About this exercise :: All entries need to be written out again exactly, without their pictures.

*** Source material ***

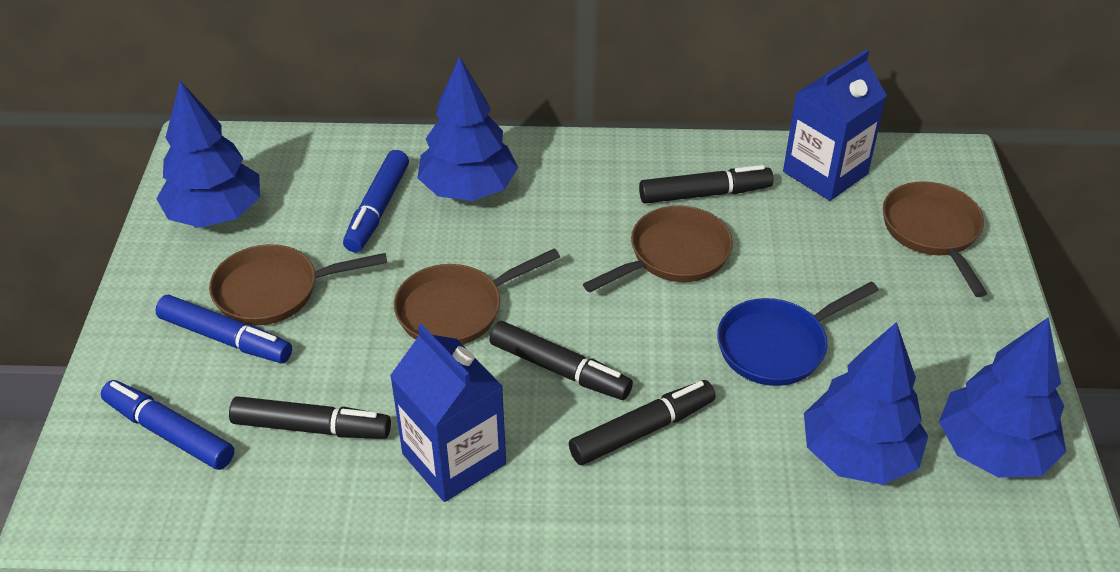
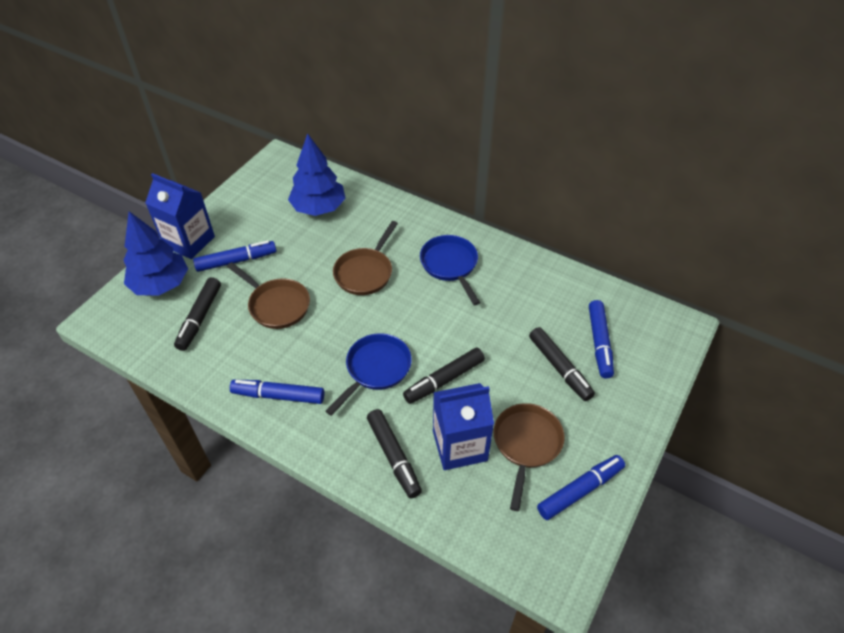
blue marker: 3 -> 4
blue pan: 1 -> 2
blue tree: 4 -> 2
brown pan: 4 -> 3

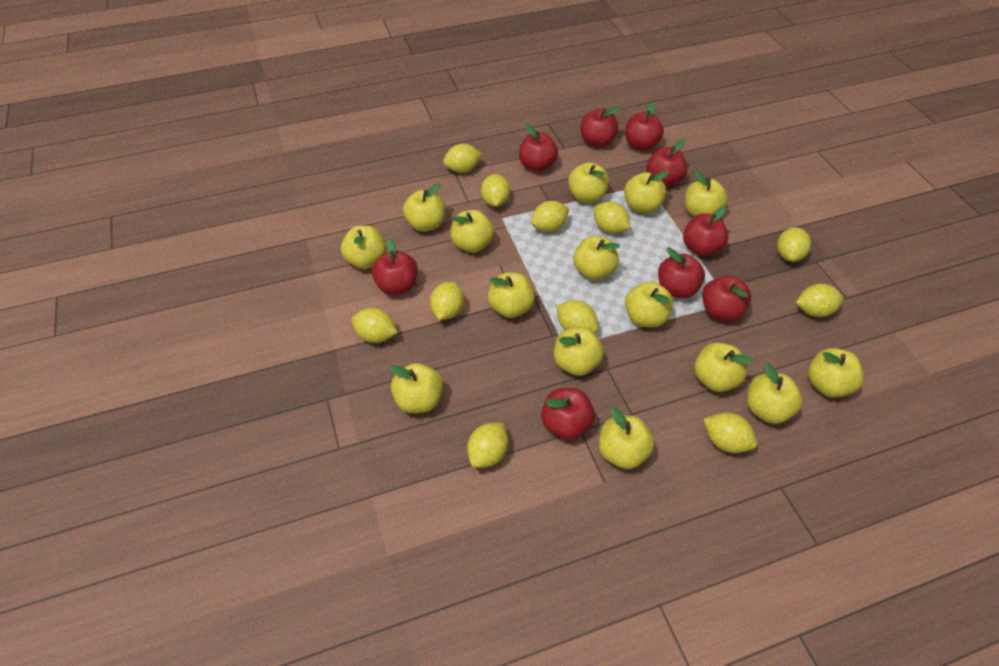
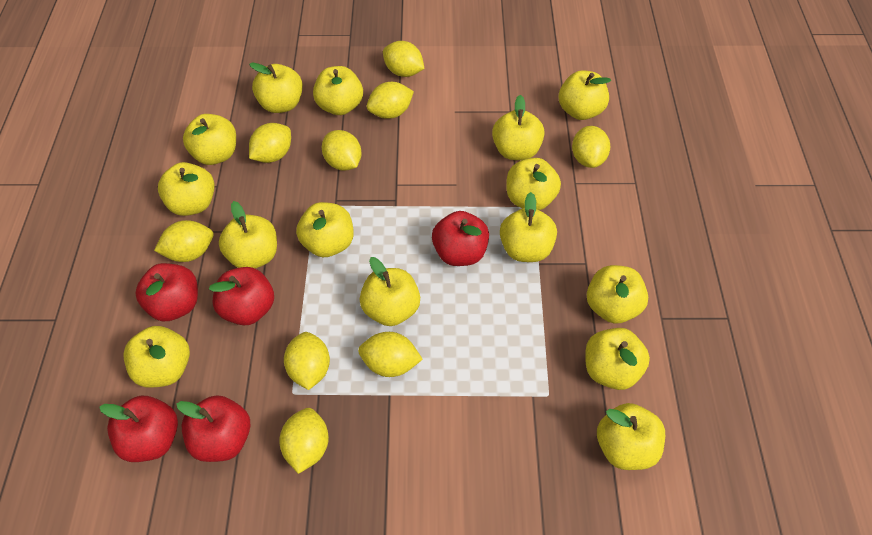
red apple: 9 -> 5
yellow lemon: 11 -> 9

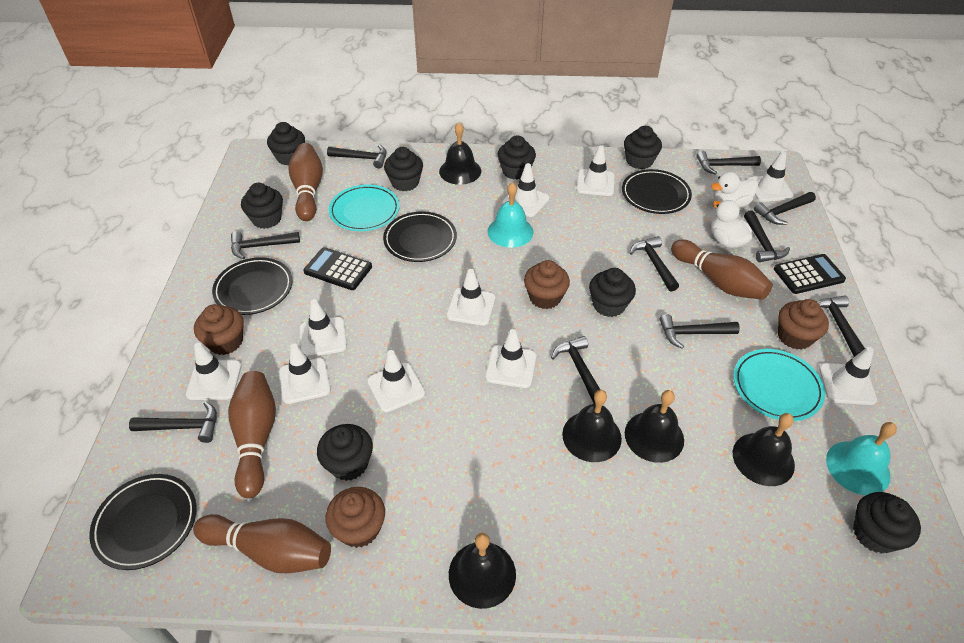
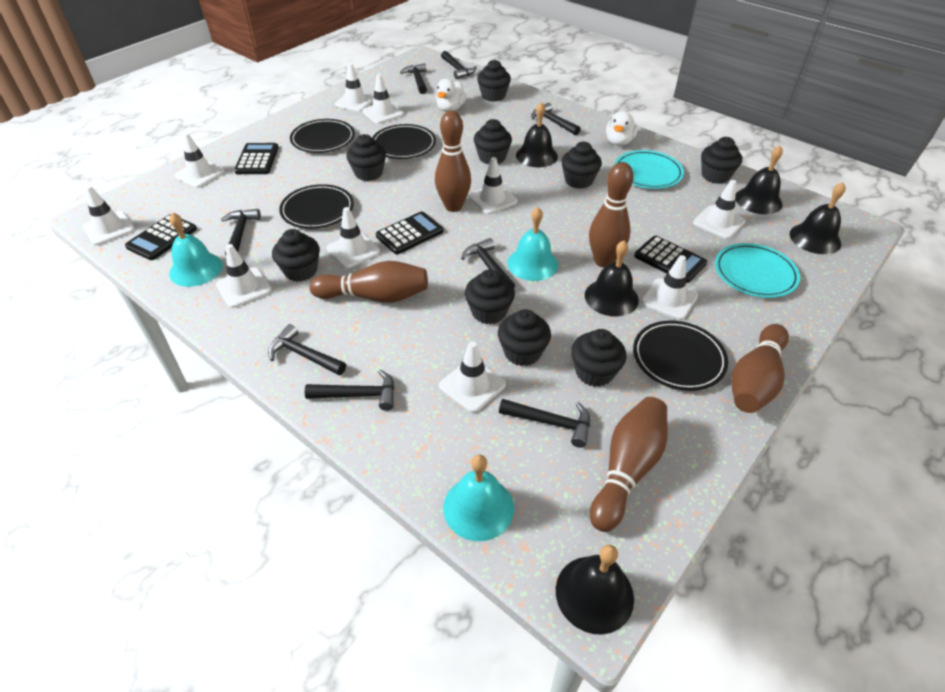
black calculator: 2 -> 4
black cupcake: 8 -> 9
black hammer: 10 -> 8
brown bowling pin: 4 -> 5
brown cupcake: 4 -> 0
turquoise bell: 2 -> 3

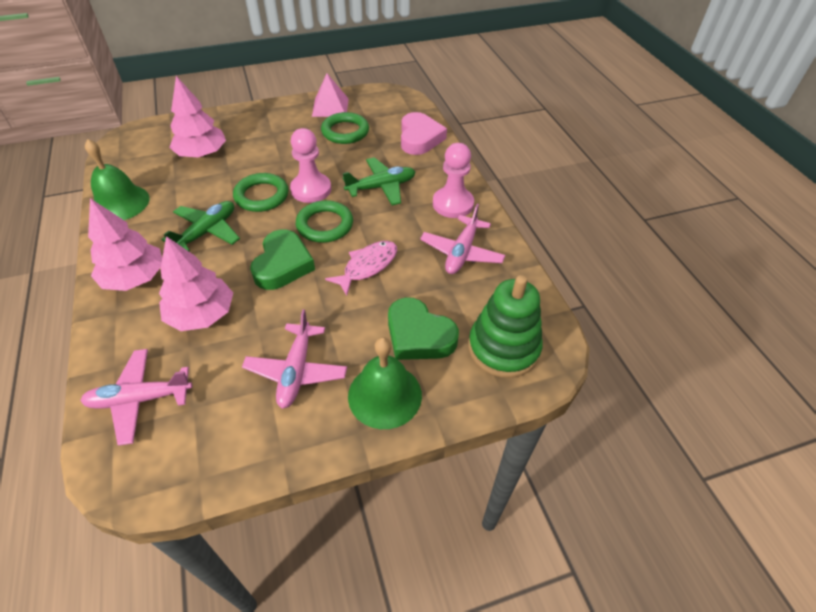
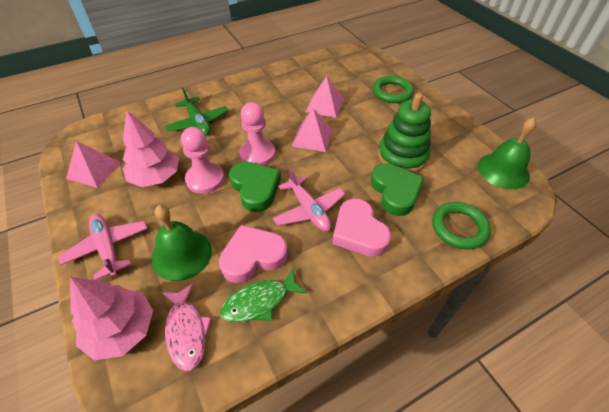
green fish: 0 -> 1
green plane: 2 -> 1
green ring: 3 -> 2
pink heart: 1 -> 2
pink plane: 3 -> 2
pink pyramid: 1 -> 3
pink tree: 3 -> 2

*** End of Source material ***

Output ::
blue marker: 3 -> 4
blue pan: 1 -> 2
blue tree: 4 -> 2
brown pan: 4 -> 3

red apple: 9 -> 5
yellow lemon: 11 -> 9

black calculator: 2 -> 4
black cupcake: 8 -> 9
black hammer: 10 -> 8
brown bowling pin: 4 -> 5
brown cupcake: 4 -> 0
turquoise bell: 2 -> 3

green fish: 0 -> 1
green plane: 2 -> 1
green ring: 3 -> 2
pink heart: 1 -> 2
pink plane: 3 -> 2
pink pyramid: 1 -> 3
pink tree: 3 -> 2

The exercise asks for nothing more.